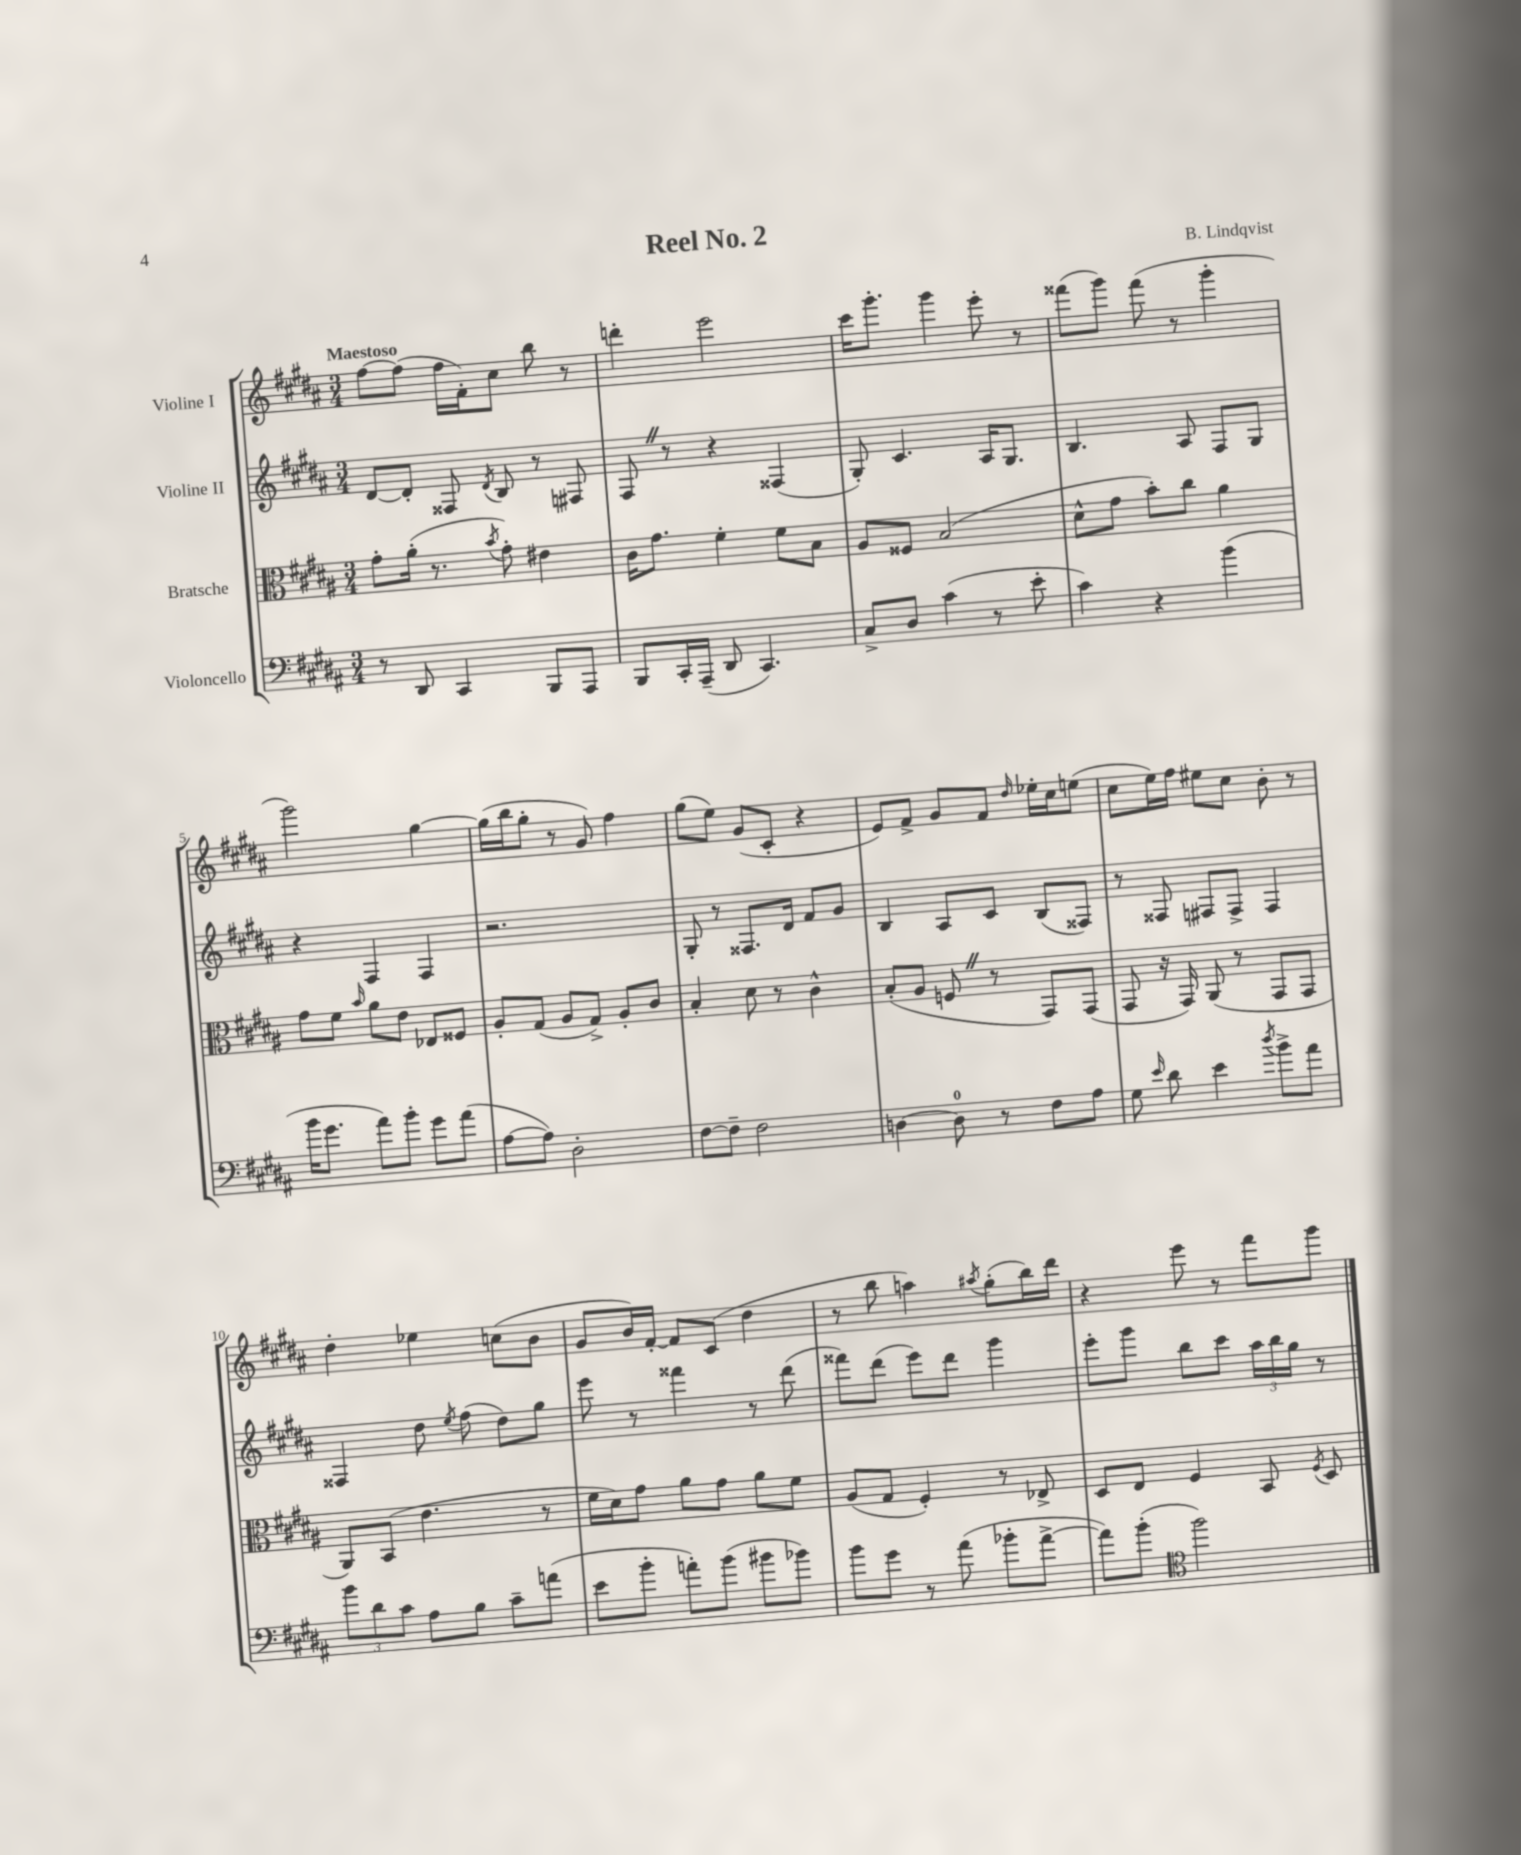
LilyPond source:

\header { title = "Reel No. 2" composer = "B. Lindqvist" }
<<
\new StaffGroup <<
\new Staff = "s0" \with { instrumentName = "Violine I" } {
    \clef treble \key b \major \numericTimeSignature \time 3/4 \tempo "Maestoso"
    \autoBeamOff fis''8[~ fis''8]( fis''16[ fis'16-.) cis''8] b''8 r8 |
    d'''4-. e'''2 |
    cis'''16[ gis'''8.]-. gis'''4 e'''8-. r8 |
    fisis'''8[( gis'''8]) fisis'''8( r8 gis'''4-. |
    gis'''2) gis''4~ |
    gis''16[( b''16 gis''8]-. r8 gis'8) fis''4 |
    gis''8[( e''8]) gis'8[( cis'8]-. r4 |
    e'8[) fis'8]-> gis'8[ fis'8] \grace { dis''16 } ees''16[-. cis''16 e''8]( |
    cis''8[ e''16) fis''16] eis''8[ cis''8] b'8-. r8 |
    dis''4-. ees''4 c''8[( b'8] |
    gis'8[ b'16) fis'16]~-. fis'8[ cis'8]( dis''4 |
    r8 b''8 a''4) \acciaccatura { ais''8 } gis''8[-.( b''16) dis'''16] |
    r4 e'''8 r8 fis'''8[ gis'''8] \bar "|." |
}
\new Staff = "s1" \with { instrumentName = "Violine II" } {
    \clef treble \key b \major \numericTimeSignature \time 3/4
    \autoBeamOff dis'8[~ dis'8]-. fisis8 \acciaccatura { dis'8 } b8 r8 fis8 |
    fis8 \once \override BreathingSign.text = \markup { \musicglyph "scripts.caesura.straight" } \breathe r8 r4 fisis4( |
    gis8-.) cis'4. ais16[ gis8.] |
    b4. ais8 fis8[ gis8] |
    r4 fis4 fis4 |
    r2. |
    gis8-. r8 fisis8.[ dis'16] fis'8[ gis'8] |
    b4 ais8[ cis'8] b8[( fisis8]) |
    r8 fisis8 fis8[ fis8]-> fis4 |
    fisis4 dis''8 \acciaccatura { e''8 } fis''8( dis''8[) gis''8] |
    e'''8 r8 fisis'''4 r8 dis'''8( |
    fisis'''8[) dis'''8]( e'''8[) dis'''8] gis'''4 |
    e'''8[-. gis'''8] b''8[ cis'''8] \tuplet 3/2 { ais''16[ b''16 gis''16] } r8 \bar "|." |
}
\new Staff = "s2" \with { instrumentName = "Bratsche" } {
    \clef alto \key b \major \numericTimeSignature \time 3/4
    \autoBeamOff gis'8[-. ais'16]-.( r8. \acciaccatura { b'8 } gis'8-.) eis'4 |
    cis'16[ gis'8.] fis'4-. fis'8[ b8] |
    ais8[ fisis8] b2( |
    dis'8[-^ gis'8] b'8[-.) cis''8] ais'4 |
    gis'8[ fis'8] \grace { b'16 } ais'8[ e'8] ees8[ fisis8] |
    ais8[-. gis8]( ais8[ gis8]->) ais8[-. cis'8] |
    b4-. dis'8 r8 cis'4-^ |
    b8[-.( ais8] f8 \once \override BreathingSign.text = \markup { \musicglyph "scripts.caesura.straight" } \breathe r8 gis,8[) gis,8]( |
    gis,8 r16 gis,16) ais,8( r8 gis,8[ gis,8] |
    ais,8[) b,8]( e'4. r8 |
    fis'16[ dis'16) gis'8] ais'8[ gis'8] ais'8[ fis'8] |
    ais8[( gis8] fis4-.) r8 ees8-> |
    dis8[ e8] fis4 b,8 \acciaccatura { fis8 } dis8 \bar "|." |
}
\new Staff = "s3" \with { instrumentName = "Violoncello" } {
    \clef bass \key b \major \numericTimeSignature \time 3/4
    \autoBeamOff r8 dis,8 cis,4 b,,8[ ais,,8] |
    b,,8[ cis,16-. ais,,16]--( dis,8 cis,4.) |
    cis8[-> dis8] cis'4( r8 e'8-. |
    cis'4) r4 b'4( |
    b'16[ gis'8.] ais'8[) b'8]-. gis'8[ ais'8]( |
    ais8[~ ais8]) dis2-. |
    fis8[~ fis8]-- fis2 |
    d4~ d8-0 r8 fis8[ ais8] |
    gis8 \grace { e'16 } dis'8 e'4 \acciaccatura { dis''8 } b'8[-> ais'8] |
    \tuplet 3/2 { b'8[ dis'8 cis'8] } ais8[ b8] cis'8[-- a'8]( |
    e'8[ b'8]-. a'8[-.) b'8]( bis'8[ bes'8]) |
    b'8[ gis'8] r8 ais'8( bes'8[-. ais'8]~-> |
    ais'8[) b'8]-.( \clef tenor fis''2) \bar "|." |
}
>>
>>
- - - - -
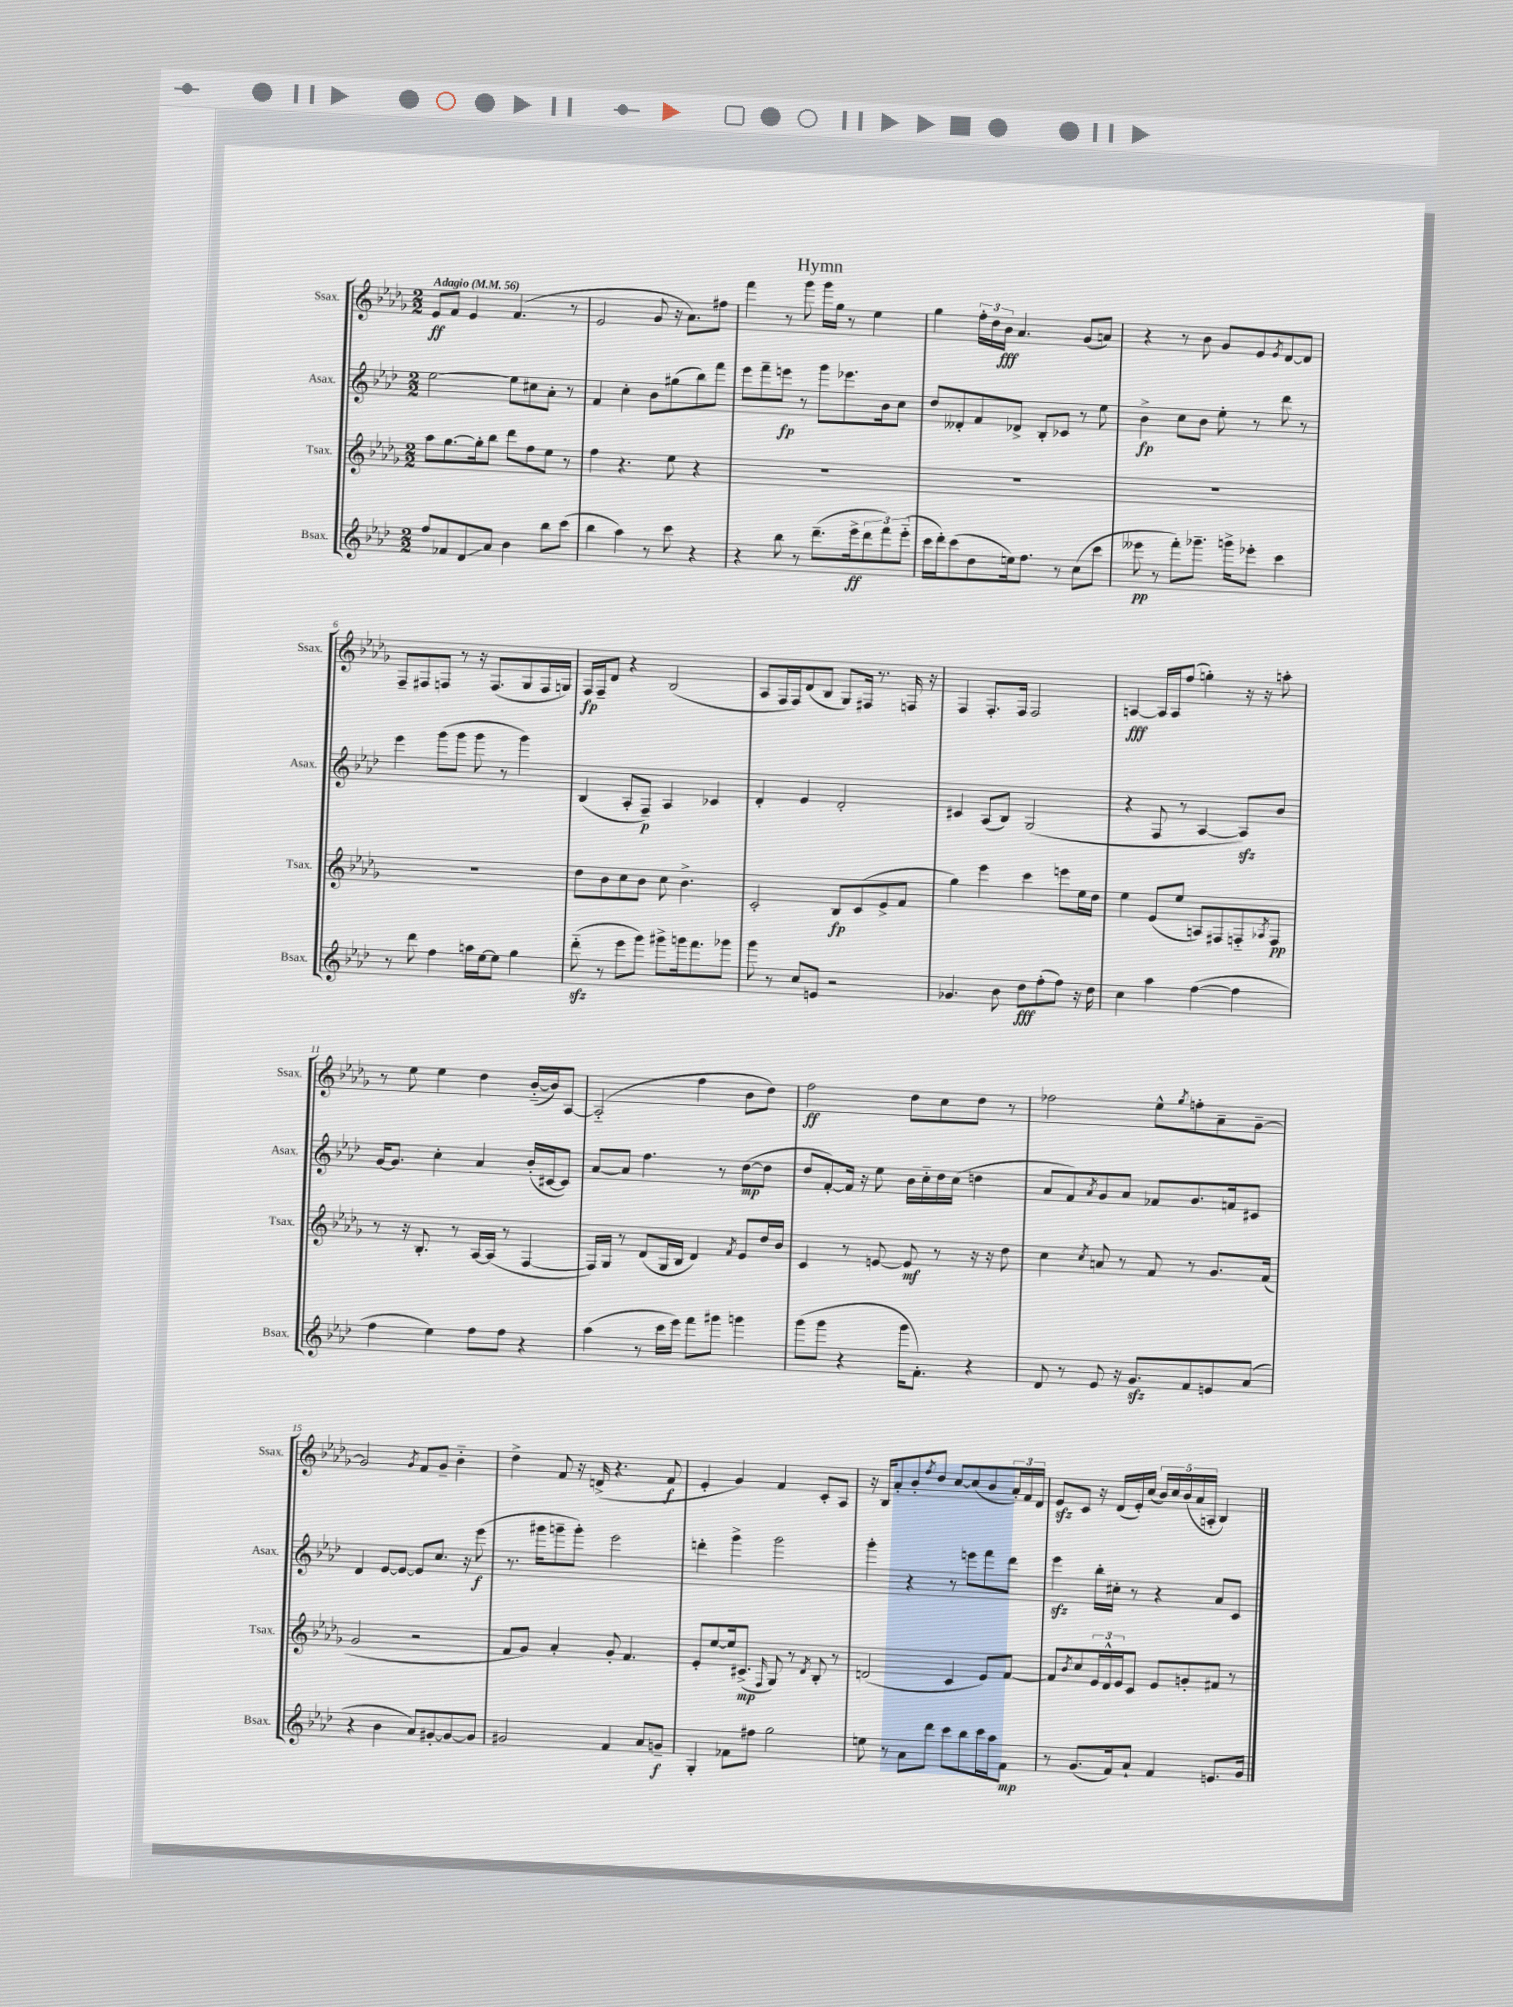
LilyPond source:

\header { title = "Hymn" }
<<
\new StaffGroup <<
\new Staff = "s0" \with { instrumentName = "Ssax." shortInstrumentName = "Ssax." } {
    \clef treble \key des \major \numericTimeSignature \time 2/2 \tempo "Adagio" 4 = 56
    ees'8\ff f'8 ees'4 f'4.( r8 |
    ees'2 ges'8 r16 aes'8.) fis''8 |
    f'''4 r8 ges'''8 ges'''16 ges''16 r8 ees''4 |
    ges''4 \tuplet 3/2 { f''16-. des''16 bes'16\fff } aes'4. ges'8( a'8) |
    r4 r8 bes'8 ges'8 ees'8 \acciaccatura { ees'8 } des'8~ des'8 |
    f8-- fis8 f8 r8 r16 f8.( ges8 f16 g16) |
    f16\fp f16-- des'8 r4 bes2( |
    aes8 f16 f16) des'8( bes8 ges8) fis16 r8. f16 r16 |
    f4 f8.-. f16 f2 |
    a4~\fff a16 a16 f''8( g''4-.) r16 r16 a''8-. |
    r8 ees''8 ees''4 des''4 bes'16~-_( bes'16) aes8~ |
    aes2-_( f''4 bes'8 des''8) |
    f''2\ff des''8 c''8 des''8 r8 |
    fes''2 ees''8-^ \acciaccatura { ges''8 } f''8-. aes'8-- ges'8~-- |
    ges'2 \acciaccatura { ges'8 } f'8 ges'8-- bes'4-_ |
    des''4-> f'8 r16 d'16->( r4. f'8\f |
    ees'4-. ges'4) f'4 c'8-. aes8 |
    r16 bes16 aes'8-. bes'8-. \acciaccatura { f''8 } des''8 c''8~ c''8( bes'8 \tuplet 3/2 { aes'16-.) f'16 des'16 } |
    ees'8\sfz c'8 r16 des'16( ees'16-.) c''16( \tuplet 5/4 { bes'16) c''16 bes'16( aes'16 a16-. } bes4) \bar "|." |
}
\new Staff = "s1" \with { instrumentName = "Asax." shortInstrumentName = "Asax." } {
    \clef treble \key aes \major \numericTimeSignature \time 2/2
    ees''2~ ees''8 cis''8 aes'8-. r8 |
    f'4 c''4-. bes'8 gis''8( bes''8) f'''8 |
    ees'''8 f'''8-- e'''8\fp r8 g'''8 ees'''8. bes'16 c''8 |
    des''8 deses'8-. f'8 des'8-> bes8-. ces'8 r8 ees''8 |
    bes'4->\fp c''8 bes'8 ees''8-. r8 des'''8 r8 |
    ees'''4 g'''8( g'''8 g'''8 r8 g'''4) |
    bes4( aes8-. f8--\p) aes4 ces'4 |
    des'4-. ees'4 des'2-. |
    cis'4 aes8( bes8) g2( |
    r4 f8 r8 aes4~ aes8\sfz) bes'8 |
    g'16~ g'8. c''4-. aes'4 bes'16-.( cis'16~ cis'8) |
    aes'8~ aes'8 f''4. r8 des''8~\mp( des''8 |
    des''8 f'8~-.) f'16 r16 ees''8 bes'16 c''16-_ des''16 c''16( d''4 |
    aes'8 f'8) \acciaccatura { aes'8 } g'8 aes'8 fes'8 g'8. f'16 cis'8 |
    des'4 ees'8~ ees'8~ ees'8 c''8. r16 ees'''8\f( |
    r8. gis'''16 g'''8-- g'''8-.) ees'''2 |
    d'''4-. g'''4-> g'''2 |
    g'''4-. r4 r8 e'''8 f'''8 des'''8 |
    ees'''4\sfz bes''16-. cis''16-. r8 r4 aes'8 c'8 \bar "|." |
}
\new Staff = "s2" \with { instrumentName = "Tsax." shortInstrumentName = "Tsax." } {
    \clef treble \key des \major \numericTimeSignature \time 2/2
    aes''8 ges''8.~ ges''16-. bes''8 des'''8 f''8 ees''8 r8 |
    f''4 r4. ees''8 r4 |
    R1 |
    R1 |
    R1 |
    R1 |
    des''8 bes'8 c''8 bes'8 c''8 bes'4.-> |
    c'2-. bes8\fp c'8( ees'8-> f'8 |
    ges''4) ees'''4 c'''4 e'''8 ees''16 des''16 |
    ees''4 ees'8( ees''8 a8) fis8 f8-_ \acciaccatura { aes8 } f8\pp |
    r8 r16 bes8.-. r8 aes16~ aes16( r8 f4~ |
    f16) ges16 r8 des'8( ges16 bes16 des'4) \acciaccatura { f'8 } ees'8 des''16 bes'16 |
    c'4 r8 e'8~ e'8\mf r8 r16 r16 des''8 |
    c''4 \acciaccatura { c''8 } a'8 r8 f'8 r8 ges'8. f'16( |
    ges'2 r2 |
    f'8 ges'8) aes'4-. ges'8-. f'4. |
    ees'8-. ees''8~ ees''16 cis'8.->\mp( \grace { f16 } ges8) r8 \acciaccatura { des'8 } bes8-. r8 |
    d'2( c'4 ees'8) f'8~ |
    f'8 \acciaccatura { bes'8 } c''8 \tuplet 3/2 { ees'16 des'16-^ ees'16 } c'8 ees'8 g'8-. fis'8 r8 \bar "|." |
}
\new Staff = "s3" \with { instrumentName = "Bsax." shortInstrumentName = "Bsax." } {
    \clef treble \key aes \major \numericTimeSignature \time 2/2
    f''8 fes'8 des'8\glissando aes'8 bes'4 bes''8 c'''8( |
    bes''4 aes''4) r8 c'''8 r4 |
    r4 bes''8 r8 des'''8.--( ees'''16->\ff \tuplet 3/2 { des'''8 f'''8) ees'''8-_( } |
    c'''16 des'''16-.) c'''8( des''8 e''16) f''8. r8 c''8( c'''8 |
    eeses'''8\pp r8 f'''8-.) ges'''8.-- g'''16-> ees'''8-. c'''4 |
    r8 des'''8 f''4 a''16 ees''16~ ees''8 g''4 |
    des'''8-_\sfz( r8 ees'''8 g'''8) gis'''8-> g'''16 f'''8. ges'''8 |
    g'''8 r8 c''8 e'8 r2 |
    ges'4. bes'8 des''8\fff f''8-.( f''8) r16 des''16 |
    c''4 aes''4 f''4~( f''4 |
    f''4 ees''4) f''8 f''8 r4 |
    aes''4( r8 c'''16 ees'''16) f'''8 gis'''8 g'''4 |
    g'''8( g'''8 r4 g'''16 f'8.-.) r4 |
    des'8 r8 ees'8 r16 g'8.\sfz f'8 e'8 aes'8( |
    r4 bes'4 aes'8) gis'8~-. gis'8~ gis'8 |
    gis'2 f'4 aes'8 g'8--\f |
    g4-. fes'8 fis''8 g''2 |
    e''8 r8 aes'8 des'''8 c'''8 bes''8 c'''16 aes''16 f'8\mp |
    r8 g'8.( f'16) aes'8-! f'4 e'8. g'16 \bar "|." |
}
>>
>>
- - - - -
### YOUR INSTRUCTIONS
Report every line above that contains the string "Violine", matching case exactly.

### SOLUTION TO THIS EXERCISE
\new Staff = "s0" \with { instrumentName = "Violine I" } {
\new Staff = "s1" \with { instrumentName = "Violine II" } {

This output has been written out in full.